Collected data
◇ ◇ ◇ ◇ ◇ ◇ ◇

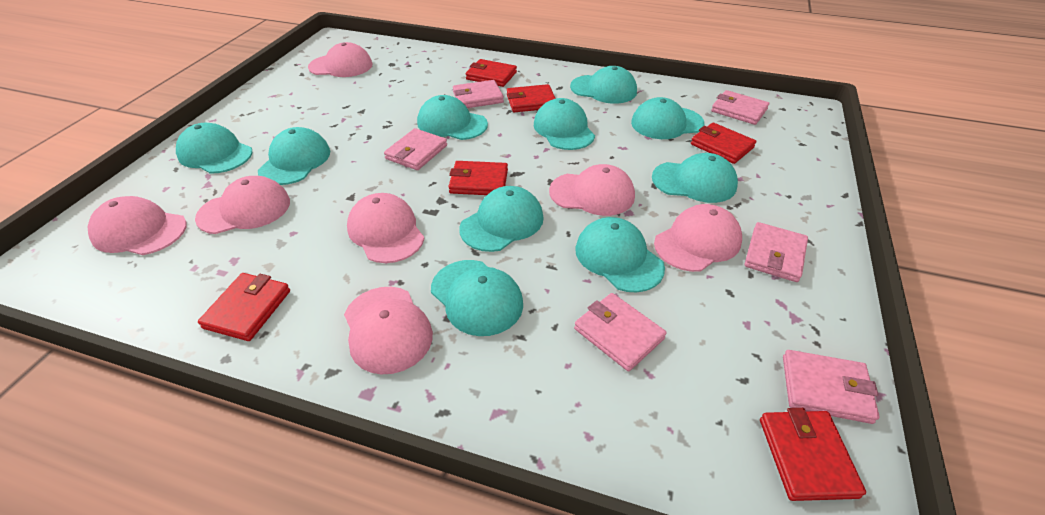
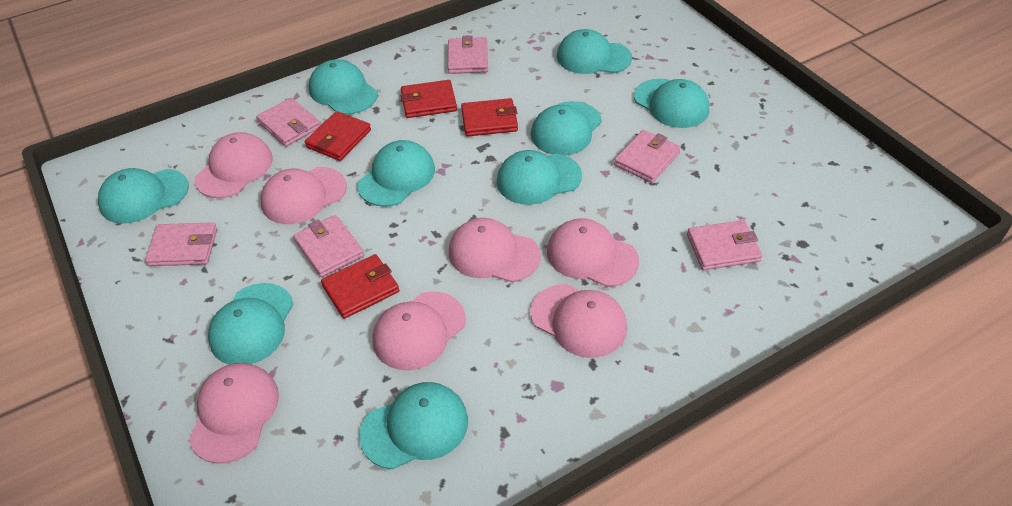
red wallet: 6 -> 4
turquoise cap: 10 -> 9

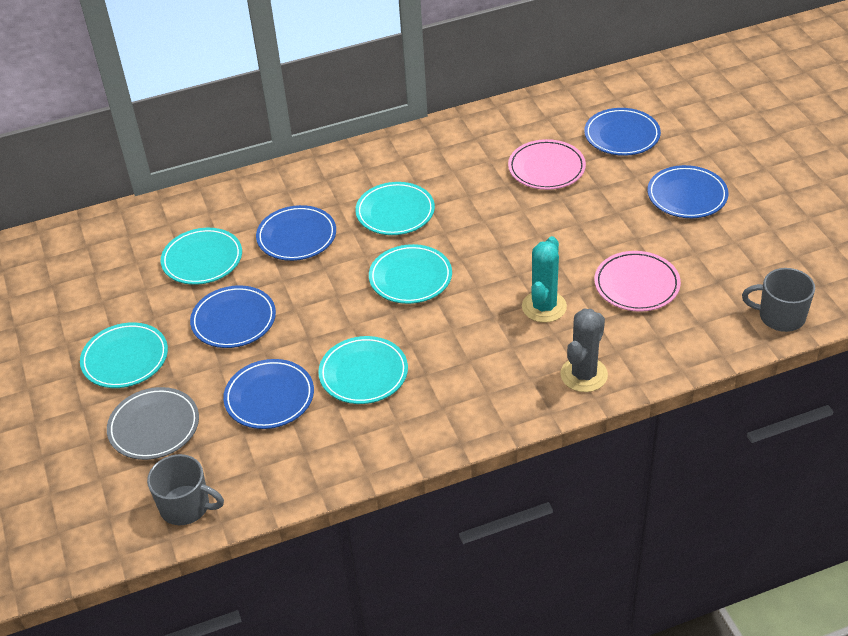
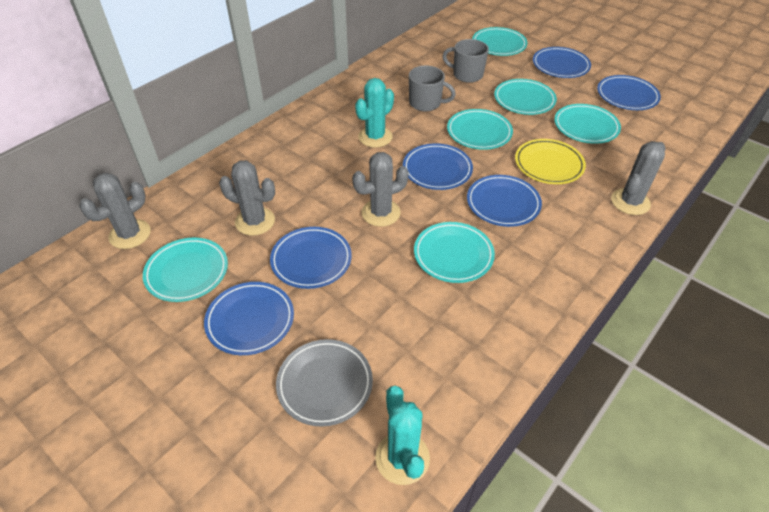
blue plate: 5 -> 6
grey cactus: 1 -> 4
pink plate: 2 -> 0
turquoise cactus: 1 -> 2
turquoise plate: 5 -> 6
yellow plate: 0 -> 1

◇ ◇ ◇ ◇ ◇ ◇ ◇

(What to do):
Each entry is to be transcribed verbatim, and any picture in it is to be skipped.

(Exercise result):
red wallet: 6 -> 4
turquoise cap: 10 -> 9

blue plate: 5 -> 6
grey cactus: 1 -> 4
pink plate: 2 -> 0
turquoise cactus: 1 -> 2
turquoise plate: 5 -> 6
yellow plate: 0 -> 1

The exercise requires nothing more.